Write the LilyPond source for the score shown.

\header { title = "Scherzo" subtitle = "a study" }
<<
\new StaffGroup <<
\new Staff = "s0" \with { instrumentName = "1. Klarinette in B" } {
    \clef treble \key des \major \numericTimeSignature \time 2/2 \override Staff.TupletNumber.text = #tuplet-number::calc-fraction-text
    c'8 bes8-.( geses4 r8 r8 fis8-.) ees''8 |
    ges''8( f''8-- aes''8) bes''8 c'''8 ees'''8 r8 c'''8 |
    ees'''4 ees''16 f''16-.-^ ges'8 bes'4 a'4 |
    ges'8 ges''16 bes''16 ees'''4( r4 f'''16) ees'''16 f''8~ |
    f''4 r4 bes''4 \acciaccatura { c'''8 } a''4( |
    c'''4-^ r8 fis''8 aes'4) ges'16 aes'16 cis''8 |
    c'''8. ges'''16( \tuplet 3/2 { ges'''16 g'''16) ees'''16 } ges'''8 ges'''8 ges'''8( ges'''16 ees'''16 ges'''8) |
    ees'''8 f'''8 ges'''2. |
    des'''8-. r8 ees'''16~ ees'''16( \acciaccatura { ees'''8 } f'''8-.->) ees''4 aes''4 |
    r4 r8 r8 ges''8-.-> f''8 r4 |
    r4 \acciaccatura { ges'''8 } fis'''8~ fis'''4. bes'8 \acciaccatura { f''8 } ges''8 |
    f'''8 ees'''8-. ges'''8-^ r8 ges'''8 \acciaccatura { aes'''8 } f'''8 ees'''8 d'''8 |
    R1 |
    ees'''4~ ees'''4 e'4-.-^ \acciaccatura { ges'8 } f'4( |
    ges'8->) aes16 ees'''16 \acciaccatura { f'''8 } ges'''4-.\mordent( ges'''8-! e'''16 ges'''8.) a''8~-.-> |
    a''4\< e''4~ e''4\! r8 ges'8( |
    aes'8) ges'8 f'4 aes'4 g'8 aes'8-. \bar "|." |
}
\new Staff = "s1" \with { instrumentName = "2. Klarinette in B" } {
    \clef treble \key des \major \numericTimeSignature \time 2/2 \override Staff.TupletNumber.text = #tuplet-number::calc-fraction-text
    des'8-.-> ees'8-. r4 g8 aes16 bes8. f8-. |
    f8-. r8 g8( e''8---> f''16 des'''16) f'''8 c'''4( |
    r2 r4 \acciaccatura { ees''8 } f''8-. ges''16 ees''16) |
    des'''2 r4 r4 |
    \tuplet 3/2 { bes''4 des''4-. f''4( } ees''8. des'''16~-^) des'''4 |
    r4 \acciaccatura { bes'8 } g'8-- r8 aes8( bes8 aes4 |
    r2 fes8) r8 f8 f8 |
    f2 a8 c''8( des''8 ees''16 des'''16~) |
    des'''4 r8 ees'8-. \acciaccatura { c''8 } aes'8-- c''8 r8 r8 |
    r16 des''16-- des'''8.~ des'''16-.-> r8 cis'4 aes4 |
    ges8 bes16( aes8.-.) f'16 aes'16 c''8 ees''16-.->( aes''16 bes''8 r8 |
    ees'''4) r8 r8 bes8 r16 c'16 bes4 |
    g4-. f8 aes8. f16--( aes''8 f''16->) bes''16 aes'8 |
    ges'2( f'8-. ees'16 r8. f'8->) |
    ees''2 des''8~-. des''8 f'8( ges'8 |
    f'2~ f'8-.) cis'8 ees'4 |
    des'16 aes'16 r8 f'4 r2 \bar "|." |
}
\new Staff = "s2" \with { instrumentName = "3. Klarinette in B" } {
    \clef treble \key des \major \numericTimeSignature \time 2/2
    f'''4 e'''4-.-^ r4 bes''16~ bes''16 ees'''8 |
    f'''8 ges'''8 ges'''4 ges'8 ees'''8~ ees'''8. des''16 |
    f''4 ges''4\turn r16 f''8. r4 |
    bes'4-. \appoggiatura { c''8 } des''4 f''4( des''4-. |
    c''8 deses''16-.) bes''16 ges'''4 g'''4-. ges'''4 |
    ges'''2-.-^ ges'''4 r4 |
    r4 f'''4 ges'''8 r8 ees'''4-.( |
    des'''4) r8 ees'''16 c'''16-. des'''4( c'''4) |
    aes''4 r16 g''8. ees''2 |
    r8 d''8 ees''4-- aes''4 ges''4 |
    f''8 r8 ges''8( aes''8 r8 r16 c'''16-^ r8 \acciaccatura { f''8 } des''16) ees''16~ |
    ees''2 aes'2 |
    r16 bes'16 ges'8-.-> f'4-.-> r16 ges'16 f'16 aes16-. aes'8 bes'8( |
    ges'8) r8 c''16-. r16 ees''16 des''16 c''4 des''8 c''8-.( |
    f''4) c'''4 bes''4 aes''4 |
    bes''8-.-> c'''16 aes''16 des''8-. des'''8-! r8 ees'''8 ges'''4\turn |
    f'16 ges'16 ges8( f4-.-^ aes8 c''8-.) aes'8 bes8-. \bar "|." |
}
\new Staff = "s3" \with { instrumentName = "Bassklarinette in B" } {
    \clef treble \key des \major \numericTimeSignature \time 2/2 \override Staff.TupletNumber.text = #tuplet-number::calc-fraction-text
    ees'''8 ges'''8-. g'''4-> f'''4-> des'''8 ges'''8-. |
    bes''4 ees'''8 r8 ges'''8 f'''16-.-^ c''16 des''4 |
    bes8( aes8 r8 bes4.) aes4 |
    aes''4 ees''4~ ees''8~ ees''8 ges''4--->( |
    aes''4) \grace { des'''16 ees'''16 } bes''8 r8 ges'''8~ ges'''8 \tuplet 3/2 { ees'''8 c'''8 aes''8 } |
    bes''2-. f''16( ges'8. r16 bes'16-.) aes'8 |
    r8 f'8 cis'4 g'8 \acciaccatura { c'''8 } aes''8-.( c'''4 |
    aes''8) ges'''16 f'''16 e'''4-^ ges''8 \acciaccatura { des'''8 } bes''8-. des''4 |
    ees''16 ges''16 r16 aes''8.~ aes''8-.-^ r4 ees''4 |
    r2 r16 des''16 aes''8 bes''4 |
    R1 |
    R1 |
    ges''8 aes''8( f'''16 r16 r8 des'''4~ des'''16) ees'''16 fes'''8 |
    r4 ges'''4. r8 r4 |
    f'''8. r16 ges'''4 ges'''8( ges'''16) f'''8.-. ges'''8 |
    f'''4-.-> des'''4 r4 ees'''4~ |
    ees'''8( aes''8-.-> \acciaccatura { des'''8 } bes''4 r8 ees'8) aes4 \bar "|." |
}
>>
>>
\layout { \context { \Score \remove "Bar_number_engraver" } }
______________________________
Your goal.
Find every line in the entries that contains the string "instrumentName" and copy each of those lines in full.

Reply to the task.
\new Staff = "s0" \with { instrumentName = "1. Klarinette in B" } {
\new Staff = "s1" \with { instrumentName = "2. Klarinette in B" } {
\new Staff = "s2" \with { instrumentName = "3. Klarinette in B" } {
\new Staff = "s3" \with { instrumentName = "Bassklarinette in B" } {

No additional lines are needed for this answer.